Print the records below exactly, omitting all pictures.

## DATA UNDER STUDY
===============
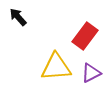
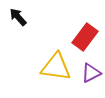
red rectangle: moved 1 px down
yellow triangle: rotated 12 degrees clockwise
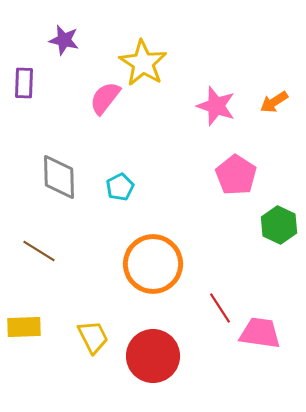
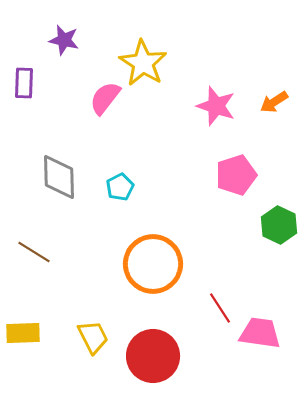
pink pentagon: rotated 21 degrees clockwise
brown line: moved 5 px left, 1 px down
yellow rectangle: moved 1 px left, 6 px down
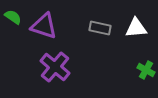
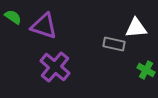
gray rectangle: moved 14 px right, 16 px down
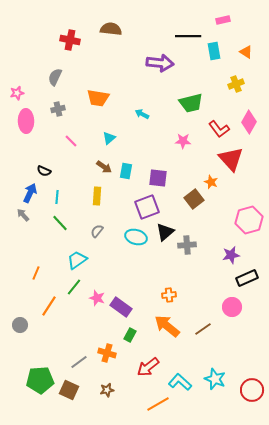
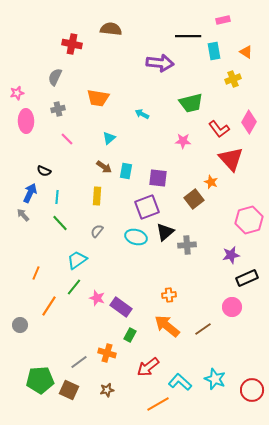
red cross at (70, 40): moved 2 px right, 4 px down
yellow cross at (236, 84): moved 3 px left, 5 px up
pink line at (71, 141): moved 4 px left, 2 px up
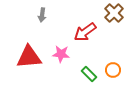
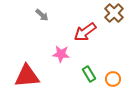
gray arrow: rotated 56 degrees counterclockwise
red triangle: moved 2 px left, 19 px down
orange circle: moved 9 px down
green rectangle: rotated 14 degrees clockwise
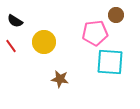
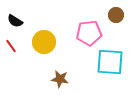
pink pentagon: moved 6 px left
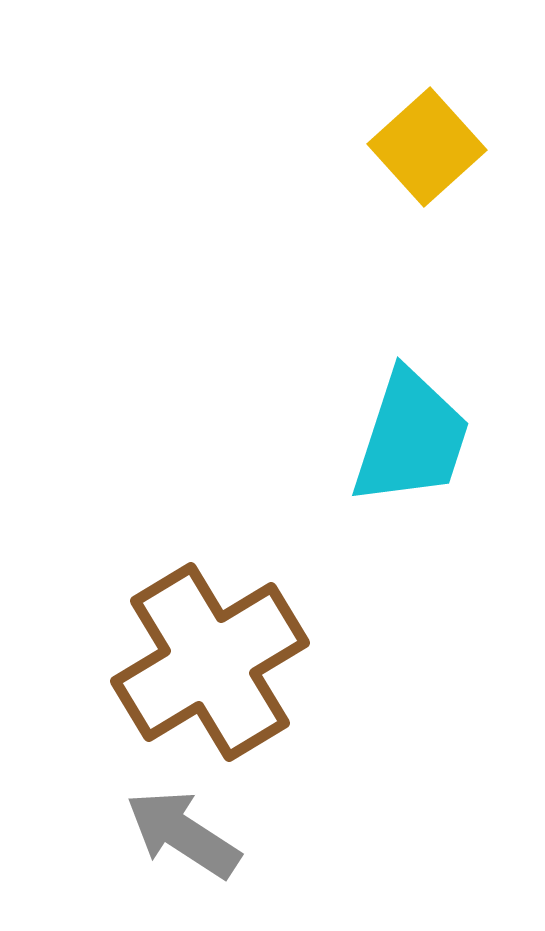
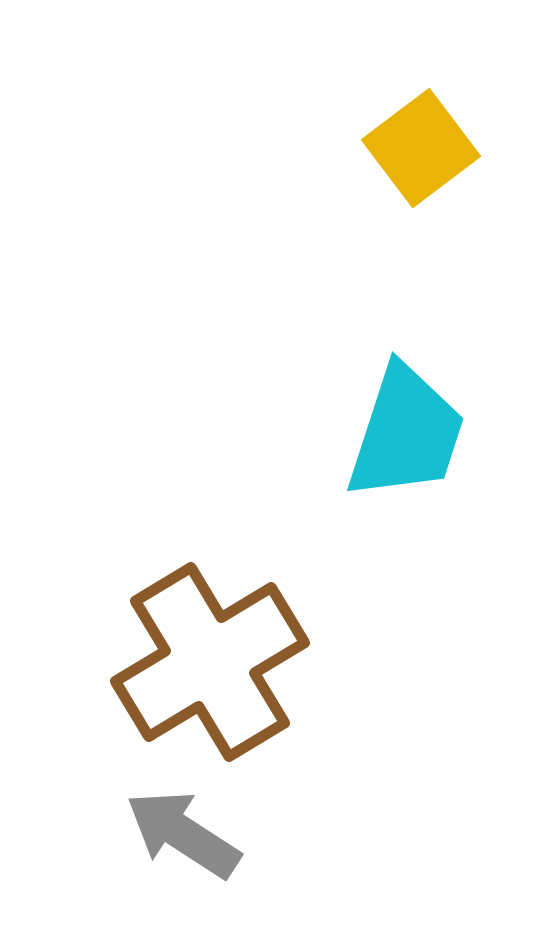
yellow square: moved 6 px left, 1 px down; rotated 5 degrees clockwise
cyan trapezoid: moved 5 px left, 5 px up
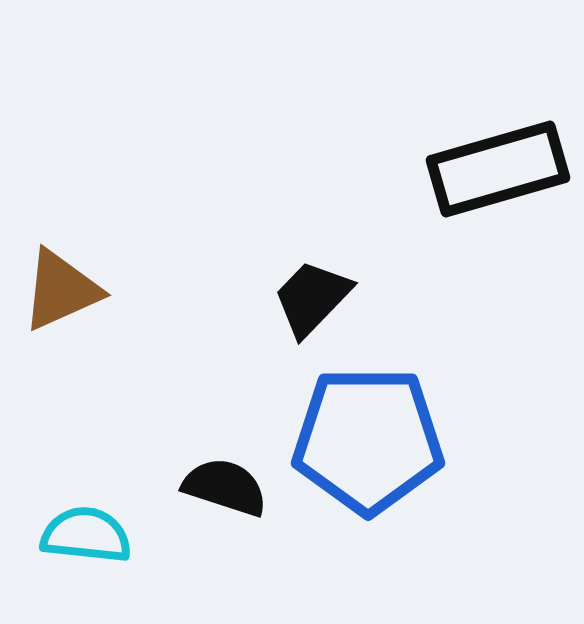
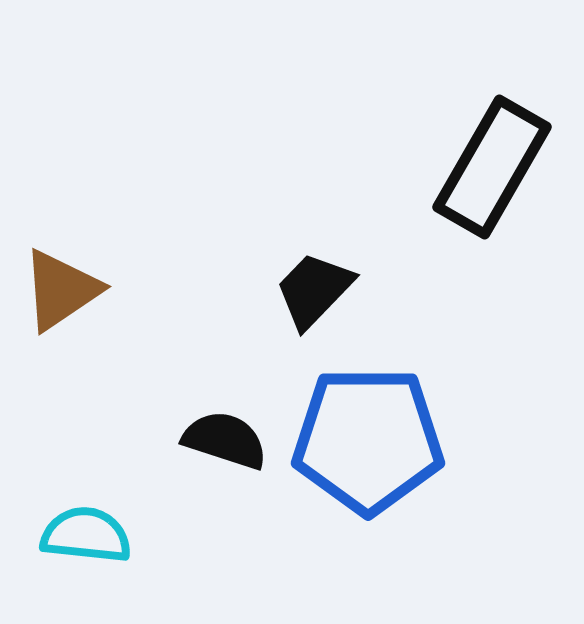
black rectangle: moved 6 px left, 2 px up; rotated 44 degrees counterclockwise
brown triangle: rotated 10 degrees counterclockwise
black trapezoid: moved 2 px right, 8 px up
black semicircle: moved 47 px up
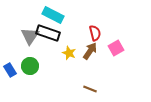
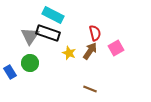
green circle: moved 3 px up
blue rectangle: moved 2 px down
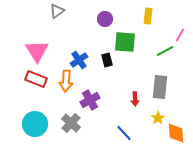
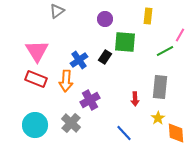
black rectangle: moved 2 px left, 3 px up; rotated 48 degrees clockwise
cyan circle: moved 1 px down
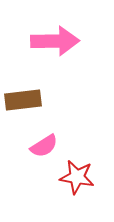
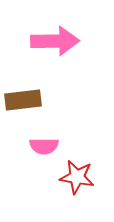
pink semicircle: rotated 32 degrees clockwise
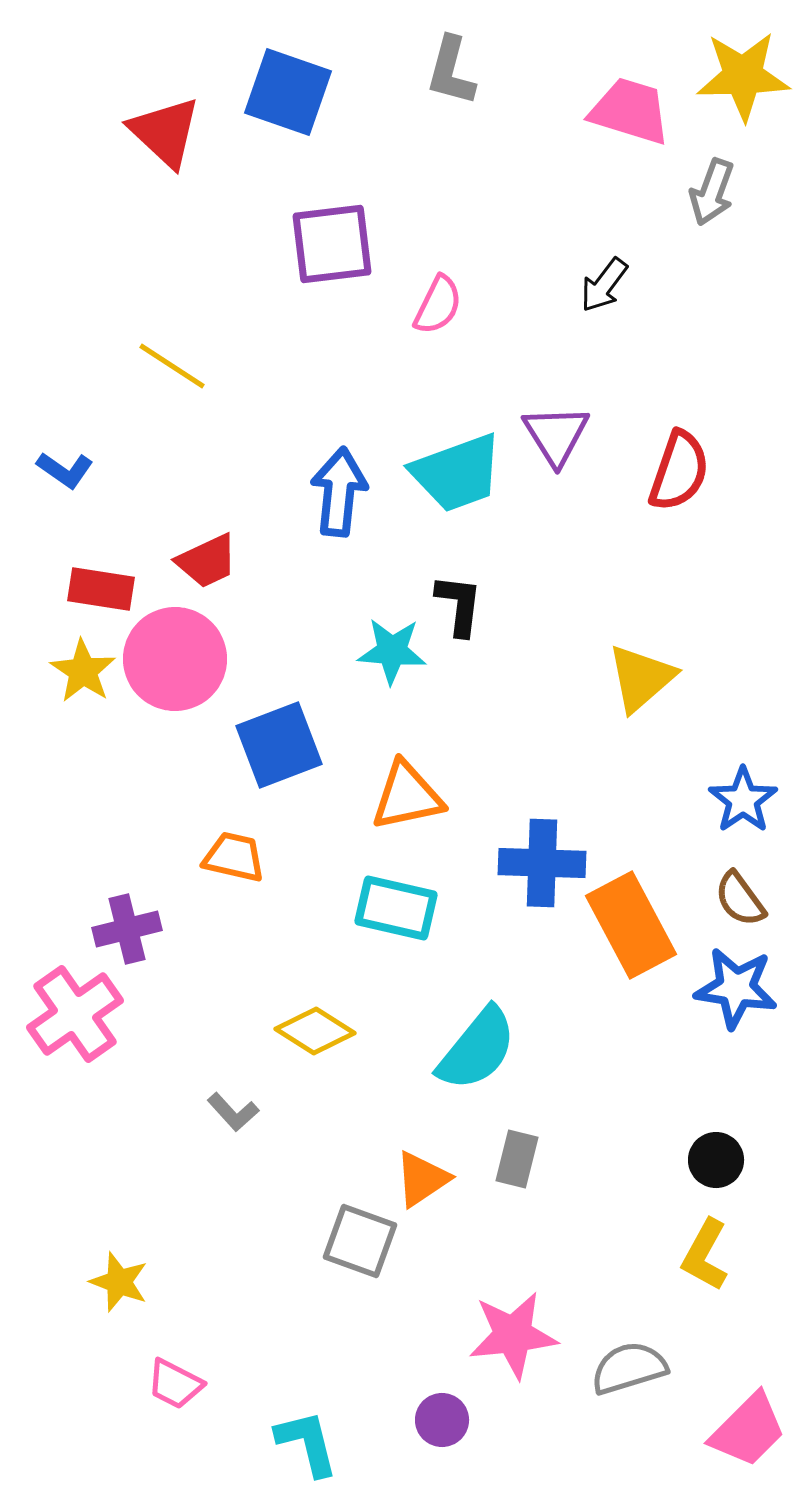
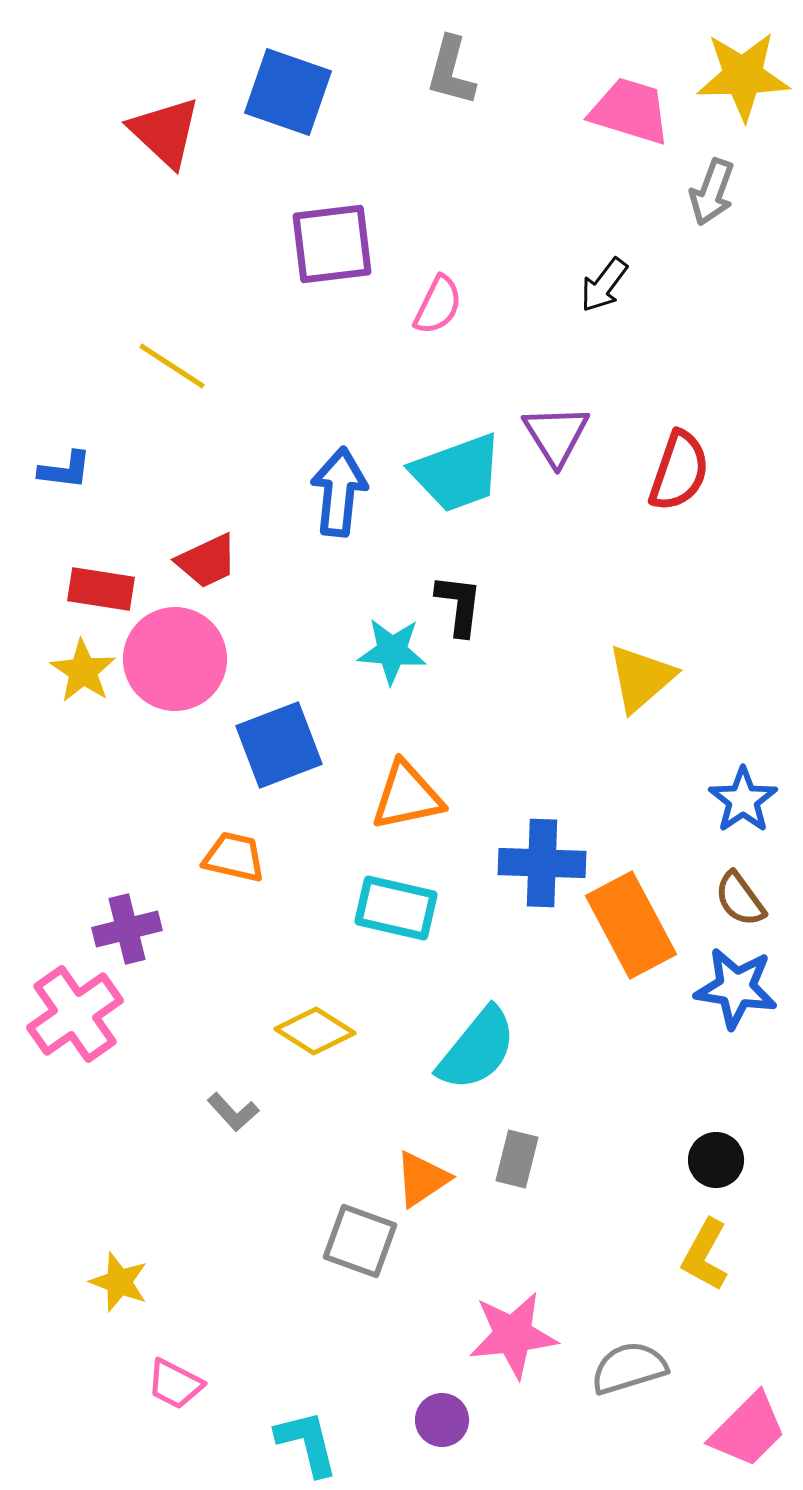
blue L-shape at (65, 470): rotated 28 degrees counterclockwise
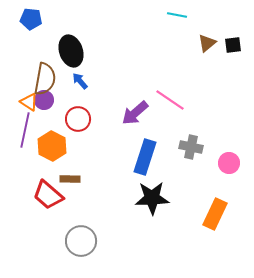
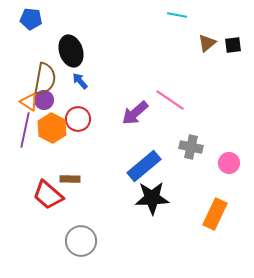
orange hexagon: moved 18 px up
blue rectangle: moved 1 px left, 9 px down; rotated 32 degrees clockwise
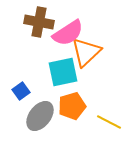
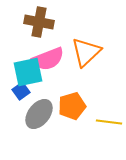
pink semicircle: moved 20 px left, 26 px down; rotated 12 degrees clockwise
cyan square: moved 35 px left
gray ellipse: moved 1 px left, 2 px up
yellow line: rotated 20 degrees counterclockwise
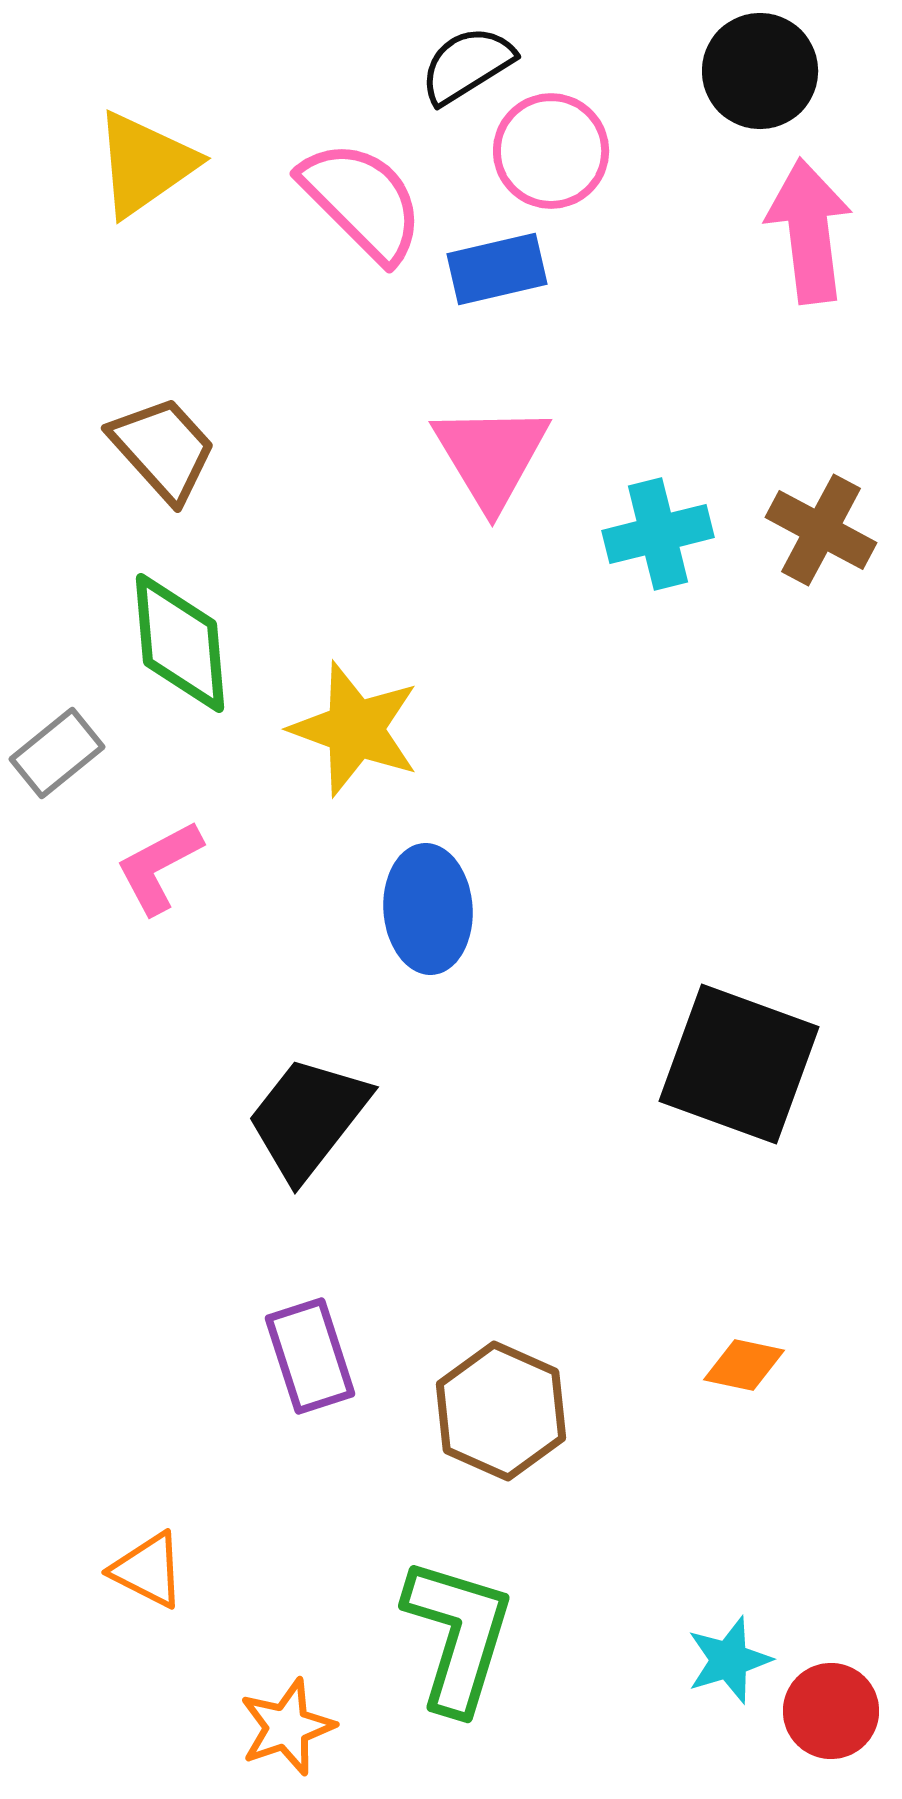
===============
## COMPLETED TASK
red rectangle: moved 1 px down
yellow triangle: rotated 12 degrees clockwise
pink pentagon: rotated 21 degrees clockwise
brown line: moved 5 px left, 1 px down
yellow rectangle: moved 1 px left, 6 px down
gray rectangle: moved 14 px right, 16 px down
red cross at (70, 40): moved 2 px right, 4 px down
yellow cross at (236, 84): moved 3 px left, 5 px up
pink line at (71, 141): moved 4 px left, 2 px up
gray arrow: rotated 56 degrees counterclockwise
red triangle: moved 2 px left, 19 px down
orange circle: moved 9 px down
green rectangle: rotated 14 degrees clockwise
pink pentagon: moved 6 px left
yellow square: moved 6 px left, 1 px down; rotated 5 degrees clockwise
cyan trapezoid: moved 5 px left, 5 px up
black rectangle: moved 6 px left, 2 px up; rotated 44 degrees counterclockwise
brown triangle: rotated 10 degrees counterclockwise
black trapezoid: moved 2 px right, 8 px up
black semicircle: moved 47 px up
green circle: moved 3 px up
blue rectangle: moved 2 px down
black rectangle: moved 2 px left, 3 px up; rotated 48 degrees clockwise
cyan circle: moved 1 px down
pink semicircle: rotated 32 degrees clockwise
blue L-shape at (65, 470): rotated 28 degrees counterclockwise
orange hexagon: moved 18 px up
blue rectangle: moved 1 px left, 9 px down; rotated 32 degrees clockwise
pink semicircle: moved 20 px left, 26 px down; rotated 12 degrees clockwise
cyan square: moved 35 px left
gray ellipse: moved 1 px left, 2 px up
yellow line: rotated 20 degrees counterclockwise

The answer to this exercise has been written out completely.